• [Task to complete]: What is needed here is a word-for-word copy of all the entries below.

• [Supplied material]:
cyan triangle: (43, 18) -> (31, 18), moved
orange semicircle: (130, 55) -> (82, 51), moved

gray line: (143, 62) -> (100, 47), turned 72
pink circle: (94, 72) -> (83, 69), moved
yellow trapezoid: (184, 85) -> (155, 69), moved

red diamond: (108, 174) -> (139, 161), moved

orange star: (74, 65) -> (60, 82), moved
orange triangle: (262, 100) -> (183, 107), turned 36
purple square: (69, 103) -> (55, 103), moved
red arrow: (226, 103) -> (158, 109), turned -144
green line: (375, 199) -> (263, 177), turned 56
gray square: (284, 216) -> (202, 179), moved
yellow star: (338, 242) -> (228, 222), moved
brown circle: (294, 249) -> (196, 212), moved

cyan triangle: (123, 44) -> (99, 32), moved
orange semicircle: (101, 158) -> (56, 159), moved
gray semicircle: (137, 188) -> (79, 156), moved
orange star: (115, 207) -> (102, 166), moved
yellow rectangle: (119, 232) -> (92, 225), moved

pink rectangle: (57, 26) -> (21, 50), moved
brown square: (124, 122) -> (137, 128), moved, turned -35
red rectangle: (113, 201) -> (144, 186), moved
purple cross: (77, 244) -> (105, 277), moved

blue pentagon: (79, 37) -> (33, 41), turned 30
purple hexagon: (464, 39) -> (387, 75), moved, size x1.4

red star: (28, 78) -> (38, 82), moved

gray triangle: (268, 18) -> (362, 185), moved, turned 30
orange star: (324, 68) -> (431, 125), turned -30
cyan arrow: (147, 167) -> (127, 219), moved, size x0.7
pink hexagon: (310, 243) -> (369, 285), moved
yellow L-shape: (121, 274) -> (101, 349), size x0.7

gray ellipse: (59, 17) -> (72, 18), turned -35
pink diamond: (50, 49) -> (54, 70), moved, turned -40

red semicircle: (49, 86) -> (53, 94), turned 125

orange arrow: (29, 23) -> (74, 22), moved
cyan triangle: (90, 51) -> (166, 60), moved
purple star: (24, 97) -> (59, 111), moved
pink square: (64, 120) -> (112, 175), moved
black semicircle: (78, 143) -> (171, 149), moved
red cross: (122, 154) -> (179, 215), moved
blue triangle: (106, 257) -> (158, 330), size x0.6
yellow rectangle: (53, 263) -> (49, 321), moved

• [Exercise answer]:
cyan triangle: (43, 18) -> (31, 18), moved
orange semicircle: (130, 55) -> (82, 51), moved

gray line: (143, 62) -> (100, 47), turned 72
pink circle: (94, 72) -> (83, 69), moved
yellow trapezoid: (184, 85) -> (155, 69), moved

red diamond: (108, 174) -> (139, 161), moved

orange star: (74, 65) -> (60, 82), moved
orange triangle: (262, 100) -> (183, 107), turned 36
purple square: (69, 103) -> (55, 103), moved
red arrow: (226, 103) -> (158, 109), turned -144
green line: (375, 199) -> (263, 177), turned 56
gray square: (284, 216) -> (202, 179), moved
yellow star: (338, 242) -> (228, 222), moved
brown circle: (294, 249) -> (196, 212), moved

cyan triangle: (123, 44) -> (99, 32), moved
orange semicircle: (101, 158) -> (56, 159), moved
gray semicircle: (137, 188) -> (79, 156), moved
orange star: (115, 207) -> (102, 166), moved
yellow rectangle: (119, 232) -> (92, 225), moved

pink rectangle: (57, 26) -> (21, 50), moved
brown square: (124, 122) -> (137, 128), moved, turned -35
red rectangle: (113, 201) -> (144, 186), moved
purple cross: (77, 244) -> (105, 277), moved

blue pentagon: (79, 37) -> (33, 41), turned 30
purple hexagon: (464, 39) -> (387, 75), moved, size x1.4

red star: (28, 78) -> (38, 82), moved

gray triangle: (268, 18) -> (362, 185), moved, turned 30
orange star: (324, 68) -> (431, 125), turned -30
cyan arrow: (147, 167) -> (127, 219), moved, size x0.7
pink hexagon: (310, 243) -> (369, 285), moved
yellow L-shape: (121, 274) -> (101, 349), size x0.7

gray ellipse: (59, 17) -> (72, 18), turned -35
pink diamond: (50, 49) -> (54, 70), moved, turned -40

red semicircle: (49, 86) -> (53, 94), turned 125

orange arrow: (29, 23) -> (74, 22), moved
cyan triangle: (90, 51) -> (166, 60), moved
purple star: (24, 97) -> (59, 111), moved
pink square: (64, 120) -> (112, 175), moved
black semicircle: (78, 143) -> (171, 149), moved
red cross: (122, 154) -> (179, 215), moved
blue triangle: (106, 257) -> (158, 330), size x0.6
yellow rectangle: (53, 263) -> (49, 321), moved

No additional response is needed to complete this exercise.